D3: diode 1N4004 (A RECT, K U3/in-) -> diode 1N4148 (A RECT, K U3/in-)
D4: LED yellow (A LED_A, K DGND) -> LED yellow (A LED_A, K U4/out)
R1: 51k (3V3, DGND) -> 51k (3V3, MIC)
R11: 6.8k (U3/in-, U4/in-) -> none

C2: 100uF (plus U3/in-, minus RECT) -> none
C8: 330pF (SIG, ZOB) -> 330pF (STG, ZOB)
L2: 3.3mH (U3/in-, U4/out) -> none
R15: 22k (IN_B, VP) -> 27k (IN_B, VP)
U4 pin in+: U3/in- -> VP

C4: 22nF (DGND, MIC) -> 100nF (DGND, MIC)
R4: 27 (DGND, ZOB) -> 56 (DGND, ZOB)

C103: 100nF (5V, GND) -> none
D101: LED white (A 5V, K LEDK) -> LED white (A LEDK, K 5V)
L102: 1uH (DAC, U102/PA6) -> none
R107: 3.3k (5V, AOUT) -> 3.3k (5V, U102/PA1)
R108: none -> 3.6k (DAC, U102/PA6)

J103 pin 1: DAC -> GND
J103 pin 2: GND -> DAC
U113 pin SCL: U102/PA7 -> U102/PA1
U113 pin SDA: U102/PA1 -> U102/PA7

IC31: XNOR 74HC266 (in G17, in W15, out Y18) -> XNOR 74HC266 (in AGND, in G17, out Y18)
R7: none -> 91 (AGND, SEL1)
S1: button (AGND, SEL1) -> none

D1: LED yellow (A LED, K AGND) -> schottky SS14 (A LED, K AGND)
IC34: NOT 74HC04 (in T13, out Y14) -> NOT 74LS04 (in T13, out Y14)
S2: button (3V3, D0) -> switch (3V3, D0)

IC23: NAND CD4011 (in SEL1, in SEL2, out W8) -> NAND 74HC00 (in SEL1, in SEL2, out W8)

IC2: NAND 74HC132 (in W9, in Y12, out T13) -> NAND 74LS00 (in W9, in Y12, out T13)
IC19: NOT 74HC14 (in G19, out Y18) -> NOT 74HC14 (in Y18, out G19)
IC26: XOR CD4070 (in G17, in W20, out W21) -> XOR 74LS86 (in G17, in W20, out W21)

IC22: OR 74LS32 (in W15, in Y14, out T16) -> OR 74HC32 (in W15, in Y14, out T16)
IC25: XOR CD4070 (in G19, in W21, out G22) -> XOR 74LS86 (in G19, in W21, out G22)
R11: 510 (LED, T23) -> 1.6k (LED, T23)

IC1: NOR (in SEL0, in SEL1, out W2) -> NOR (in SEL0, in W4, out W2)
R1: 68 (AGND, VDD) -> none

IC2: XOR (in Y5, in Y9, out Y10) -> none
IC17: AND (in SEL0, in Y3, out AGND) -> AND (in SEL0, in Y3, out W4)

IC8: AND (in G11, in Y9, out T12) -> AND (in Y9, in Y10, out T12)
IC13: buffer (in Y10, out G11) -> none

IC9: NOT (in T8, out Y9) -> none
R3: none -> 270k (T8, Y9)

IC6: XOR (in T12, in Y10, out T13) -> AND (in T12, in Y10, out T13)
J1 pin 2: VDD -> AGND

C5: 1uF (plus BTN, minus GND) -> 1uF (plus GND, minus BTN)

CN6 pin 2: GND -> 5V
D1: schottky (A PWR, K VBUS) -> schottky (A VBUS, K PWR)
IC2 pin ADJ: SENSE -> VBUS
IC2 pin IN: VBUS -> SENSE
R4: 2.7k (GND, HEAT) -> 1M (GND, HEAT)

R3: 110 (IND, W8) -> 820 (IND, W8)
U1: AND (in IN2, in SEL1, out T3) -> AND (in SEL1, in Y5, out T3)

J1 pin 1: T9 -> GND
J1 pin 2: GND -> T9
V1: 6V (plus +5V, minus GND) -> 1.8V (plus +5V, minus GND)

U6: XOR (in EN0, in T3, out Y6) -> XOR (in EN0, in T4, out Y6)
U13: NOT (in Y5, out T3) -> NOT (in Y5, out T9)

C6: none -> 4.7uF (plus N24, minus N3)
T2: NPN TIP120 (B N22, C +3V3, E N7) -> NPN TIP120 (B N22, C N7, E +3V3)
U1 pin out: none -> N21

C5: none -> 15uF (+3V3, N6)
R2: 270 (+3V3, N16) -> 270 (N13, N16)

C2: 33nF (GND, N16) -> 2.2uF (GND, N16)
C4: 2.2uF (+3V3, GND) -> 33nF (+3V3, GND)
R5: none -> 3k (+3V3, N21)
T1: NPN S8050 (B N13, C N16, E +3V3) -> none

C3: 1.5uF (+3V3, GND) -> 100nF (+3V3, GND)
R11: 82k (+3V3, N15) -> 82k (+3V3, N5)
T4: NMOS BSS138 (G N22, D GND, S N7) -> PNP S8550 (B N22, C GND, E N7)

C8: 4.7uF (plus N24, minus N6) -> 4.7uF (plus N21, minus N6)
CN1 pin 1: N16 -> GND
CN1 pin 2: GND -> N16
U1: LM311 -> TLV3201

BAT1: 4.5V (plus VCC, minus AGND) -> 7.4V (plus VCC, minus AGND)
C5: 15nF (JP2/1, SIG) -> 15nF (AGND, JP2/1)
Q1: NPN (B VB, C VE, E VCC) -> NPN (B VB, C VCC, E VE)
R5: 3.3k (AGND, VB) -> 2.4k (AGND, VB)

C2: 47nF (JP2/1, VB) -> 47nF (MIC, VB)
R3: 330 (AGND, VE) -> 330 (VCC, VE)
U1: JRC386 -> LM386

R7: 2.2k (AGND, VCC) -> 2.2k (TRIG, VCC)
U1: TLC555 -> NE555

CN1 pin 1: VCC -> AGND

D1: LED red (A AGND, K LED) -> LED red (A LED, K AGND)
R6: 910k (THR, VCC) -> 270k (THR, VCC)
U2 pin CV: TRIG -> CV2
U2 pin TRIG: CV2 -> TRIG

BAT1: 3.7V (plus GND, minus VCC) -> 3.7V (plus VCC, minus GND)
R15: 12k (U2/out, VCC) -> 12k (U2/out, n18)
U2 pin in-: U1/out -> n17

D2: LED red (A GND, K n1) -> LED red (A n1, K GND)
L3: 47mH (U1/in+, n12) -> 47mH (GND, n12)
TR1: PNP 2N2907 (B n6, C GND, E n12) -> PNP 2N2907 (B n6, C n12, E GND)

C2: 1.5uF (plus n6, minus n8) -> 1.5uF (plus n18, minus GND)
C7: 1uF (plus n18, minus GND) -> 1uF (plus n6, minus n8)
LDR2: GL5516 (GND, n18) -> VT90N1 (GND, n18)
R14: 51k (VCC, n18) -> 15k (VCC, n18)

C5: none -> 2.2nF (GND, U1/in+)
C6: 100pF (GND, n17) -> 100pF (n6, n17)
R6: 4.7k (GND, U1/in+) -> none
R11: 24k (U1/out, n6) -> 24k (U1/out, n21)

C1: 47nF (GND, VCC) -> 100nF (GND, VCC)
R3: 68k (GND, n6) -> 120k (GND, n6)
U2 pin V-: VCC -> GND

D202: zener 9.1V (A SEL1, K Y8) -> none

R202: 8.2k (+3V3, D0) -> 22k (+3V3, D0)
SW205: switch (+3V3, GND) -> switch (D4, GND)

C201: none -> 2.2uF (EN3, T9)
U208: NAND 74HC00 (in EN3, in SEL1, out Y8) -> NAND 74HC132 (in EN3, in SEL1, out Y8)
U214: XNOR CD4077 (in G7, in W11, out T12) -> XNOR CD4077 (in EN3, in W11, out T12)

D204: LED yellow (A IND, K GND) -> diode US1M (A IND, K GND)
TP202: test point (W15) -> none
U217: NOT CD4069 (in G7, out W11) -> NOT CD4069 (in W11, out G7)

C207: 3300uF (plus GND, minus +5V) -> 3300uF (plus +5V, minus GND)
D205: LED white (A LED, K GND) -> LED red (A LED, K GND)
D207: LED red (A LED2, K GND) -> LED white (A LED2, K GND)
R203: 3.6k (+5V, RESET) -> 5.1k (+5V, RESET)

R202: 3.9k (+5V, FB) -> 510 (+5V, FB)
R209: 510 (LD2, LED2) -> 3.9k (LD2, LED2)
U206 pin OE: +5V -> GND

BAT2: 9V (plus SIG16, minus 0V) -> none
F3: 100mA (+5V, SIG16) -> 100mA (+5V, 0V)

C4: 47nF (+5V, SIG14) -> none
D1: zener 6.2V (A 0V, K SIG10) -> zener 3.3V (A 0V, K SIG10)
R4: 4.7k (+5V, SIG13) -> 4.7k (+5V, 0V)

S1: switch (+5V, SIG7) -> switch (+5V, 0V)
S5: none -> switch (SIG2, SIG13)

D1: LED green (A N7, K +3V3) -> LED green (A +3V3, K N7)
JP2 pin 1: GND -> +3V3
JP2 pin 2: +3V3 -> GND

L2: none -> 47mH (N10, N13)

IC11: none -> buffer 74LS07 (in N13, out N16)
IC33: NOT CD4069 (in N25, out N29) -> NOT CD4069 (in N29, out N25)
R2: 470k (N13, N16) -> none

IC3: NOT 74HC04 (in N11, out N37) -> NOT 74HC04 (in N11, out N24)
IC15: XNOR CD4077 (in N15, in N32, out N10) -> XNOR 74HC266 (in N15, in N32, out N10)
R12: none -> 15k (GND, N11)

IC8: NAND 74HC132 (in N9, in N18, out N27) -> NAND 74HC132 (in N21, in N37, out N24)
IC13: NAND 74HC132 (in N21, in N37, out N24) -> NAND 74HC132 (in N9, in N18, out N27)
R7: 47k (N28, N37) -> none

____________________

Give the number of lines in the data above that contain the word "RECT", with no accompanying text.

2